» Task goal: Nothing other than the lines from the one containing "U22: XNOR 74HC266" through the last line of the data below should be output, each reproduced exactly.

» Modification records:
§ §
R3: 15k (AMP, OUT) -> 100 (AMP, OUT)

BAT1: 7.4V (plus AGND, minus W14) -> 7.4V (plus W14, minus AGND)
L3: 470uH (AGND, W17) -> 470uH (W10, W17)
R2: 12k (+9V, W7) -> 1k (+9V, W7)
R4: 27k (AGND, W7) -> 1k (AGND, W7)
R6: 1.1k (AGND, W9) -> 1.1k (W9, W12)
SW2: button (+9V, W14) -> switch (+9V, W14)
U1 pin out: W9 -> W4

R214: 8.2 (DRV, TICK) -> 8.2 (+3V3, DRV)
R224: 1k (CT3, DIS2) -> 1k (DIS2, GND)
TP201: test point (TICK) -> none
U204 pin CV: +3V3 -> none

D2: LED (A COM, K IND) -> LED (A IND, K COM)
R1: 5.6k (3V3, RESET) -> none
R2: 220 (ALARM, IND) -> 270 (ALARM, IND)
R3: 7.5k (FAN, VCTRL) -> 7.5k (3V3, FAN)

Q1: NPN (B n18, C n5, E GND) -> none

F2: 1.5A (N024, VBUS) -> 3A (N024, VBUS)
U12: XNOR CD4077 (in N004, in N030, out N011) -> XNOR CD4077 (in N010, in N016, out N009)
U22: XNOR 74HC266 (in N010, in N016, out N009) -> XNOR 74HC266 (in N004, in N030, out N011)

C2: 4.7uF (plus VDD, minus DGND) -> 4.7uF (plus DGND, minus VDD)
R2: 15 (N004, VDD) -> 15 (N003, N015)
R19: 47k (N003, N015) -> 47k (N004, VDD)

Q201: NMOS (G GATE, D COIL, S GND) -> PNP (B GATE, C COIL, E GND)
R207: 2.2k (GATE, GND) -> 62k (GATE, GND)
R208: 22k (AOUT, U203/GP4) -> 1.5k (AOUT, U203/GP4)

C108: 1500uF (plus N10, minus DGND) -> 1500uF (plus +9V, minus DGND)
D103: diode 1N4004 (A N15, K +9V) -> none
§ §
» The answer:
U22: XNOR 74HC266 (in N010, in N016, out N009) -> XNOR 74HC266 (in N004, in N030, out N011)

C2: 4.7uF (plus VDD, minus DGND) -> 4.7uF (plus DGND, minus VDD)
R2: 15 (N004, VDD) -> 15 (N003, N015)
R19: 47k (N003, N015) -> 47k (N004, VDD)

Q201: NMOS (G GATE, D COIL, S GND) -> PNP (B GATE, C COIL, E GND)
R207: 2.2k (GATE, GND) -> 62k (GATE, GND)
R208: 22k (AOUT, U203/GP4) -> 1.5k (AOUT, U203/GP4)

C108: 1500uF (plus N10, minus DGND) -> 1500uF (plus +9V, minus DGND)
D103: diode 1N4004 (A N15, K +9V) -> none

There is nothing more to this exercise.